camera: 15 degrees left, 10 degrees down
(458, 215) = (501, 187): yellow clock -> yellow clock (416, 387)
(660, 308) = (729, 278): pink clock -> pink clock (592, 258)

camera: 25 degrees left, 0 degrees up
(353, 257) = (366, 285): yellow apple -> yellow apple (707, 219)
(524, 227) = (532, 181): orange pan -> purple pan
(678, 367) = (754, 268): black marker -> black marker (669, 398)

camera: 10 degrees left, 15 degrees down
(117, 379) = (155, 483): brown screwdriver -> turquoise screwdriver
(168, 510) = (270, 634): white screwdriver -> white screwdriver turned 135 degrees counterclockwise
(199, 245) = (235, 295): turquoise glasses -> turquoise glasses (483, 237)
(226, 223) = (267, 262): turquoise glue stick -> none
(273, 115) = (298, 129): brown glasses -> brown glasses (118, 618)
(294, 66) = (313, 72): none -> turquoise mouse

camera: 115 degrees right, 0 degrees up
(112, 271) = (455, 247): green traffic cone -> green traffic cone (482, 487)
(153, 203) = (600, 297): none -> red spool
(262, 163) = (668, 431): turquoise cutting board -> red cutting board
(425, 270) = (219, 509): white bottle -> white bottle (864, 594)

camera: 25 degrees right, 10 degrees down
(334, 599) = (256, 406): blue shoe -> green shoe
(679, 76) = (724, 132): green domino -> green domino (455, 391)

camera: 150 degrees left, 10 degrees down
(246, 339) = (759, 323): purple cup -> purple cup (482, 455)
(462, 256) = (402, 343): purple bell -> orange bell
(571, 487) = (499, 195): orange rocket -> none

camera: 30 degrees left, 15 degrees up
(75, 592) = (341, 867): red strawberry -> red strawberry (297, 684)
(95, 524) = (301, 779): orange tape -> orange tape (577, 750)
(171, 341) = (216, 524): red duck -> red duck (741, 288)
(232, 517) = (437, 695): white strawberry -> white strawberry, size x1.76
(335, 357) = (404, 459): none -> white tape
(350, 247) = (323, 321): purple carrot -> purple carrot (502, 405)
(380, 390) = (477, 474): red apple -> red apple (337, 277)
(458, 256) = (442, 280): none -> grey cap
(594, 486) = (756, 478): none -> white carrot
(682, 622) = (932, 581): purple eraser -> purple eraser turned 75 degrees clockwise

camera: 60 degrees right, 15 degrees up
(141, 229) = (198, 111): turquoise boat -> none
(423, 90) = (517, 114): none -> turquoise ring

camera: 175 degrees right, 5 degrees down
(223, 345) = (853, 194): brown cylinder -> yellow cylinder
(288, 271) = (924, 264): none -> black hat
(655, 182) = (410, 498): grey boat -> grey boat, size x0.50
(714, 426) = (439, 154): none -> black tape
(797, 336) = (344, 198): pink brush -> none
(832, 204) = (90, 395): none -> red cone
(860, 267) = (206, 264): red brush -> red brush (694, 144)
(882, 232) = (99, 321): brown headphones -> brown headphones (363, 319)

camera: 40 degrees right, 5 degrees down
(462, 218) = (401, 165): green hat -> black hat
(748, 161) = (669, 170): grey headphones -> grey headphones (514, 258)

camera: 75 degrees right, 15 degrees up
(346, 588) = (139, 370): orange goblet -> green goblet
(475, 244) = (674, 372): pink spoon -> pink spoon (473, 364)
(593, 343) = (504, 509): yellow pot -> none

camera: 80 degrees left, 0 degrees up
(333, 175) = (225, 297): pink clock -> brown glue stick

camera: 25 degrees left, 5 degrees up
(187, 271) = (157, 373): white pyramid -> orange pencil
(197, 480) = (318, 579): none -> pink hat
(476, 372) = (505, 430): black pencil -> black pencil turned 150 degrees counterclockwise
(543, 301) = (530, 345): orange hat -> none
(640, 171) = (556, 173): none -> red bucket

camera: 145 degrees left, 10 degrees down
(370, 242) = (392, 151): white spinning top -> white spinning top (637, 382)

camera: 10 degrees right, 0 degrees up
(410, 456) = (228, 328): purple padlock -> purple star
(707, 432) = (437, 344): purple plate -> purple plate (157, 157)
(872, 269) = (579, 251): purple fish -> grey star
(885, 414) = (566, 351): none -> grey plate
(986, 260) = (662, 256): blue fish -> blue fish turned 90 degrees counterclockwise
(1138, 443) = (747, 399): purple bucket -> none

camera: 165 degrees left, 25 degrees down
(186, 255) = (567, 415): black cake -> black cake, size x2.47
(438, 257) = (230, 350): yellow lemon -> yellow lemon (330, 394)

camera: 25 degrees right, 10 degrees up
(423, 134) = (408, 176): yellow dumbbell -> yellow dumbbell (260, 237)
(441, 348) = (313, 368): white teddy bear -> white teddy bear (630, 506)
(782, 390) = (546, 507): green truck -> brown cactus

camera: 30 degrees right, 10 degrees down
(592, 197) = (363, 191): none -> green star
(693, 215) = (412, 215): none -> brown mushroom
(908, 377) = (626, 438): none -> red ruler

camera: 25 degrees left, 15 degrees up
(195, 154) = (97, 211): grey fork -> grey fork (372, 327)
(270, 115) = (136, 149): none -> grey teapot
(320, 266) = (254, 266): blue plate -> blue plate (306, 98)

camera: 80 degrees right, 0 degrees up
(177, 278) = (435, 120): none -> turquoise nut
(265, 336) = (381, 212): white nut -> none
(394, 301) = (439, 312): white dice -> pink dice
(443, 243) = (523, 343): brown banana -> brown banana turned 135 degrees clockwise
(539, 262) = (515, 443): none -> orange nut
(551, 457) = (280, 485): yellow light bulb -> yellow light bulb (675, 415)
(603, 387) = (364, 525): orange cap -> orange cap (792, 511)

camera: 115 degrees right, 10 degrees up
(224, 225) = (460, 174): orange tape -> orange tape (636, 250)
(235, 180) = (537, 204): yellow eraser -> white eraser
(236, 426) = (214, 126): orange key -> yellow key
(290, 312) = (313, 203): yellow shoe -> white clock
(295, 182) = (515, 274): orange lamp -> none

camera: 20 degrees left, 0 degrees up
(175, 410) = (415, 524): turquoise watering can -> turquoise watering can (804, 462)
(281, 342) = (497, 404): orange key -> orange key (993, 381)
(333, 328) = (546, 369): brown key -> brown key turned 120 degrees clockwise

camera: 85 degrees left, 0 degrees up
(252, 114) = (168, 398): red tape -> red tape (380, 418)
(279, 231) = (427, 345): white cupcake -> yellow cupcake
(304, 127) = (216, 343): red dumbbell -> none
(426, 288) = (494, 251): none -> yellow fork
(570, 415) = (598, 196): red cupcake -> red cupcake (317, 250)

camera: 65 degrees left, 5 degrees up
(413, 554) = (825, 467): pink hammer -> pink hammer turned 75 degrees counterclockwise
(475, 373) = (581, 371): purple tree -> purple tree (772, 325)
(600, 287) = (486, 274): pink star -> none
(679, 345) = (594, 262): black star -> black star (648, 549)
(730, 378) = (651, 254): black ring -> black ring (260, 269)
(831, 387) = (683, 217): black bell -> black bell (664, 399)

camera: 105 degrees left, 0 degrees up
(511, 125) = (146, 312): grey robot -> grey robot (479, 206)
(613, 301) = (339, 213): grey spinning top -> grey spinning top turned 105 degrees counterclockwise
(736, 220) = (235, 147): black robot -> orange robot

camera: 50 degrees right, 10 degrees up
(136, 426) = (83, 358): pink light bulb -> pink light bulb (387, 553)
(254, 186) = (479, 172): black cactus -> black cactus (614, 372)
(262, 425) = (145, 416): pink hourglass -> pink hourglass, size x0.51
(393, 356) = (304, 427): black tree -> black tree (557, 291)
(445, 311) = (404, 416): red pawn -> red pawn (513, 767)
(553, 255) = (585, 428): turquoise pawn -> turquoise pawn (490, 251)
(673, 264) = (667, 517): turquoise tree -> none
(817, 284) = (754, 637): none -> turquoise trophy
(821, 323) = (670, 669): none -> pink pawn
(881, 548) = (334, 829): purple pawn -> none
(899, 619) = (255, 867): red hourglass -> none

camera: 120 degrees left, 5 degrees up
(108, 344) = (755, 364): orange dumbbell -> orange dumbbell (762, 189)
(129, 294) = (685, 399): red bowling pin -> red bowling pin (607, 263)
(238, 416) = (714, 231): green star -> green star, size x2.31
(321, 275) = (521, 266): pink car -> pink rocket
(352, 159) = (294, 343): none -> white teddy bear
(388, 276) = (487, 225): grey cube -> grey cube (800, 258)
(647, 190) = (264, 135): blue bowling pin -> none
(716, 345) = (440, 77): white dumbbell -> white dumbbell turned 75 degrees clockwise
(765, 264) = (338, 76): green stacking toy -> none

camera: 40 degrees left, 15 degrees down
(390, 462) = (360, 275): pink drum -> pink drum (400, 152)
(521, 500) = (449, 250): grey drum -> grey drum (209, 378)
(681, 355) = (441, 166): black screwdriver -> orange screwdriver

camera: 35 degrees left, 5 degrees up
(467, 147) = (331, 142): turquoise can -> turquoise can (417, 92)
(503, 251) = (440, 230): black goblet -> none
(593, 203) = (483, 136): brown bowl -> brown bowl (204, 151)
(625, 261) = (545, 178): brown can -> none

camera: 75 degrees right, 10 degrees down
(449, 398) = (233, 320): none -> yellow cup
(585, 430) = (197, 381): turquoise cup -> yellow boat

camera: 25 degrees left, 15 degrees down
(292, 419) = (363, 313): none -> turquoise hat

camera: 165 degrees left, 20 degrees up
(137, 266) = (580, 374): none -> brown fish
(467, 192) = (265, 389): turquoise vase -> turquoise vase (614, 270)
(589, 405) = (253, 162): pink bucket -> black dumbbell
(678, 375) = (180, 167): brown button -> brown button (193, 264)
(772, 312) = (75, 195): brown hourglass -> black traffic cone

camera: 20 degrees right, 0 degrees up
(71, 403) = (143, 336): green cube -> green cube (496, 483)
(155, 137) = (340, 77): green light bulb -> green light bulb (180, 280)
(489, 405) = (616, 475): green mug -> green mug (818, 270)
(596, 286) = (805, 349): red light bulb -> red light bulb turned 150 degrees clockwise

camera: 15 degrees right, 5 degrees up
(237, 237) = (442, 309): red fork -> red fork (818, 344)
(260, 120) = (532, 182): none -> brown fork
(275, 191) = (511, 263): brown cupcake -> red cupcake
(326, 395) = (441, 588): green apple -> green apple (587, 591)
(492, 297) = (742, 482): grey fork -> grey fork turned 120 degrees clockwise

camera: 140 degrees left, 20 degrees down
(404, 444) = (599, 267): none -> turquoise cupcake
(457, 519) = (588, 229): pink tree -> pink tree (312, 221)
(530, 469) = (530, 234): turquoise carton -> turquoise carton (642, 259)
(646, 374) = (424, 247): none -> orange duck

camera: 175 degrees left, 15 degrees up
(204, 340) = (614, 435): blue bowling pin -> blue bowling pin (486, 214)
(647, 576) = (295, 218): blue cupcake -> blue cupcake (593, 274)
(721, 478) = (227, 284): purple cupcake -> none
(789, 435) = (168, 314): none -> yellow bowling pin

* [YOUR INSTRUCTIONS]: Copy out each line of the material above, word for word, from the first down to the line containing "camera: 10 degrees left, 15 degrees down". Add nothing.

* [EXERCISE RESPONSE]:
camera: 15 degrees left, 10 degrees down
(458, 215) = (501, 187): yellow clock -> yellow clock (416, 387)
(660, 308) = (729, 278): pink clock -> pink clock (592, 258)

camera: 25 degrees left, 0 degrees up
(353, 257) = (366, 285): yellow apple -> yellow apple (707, 219)
(524, 227) = (532, 181): orange pan -> purple pan
(678, 367) = (754, 268): black marker -> black marker (669, 398)

camera: 10 degrees left, 15 degrees down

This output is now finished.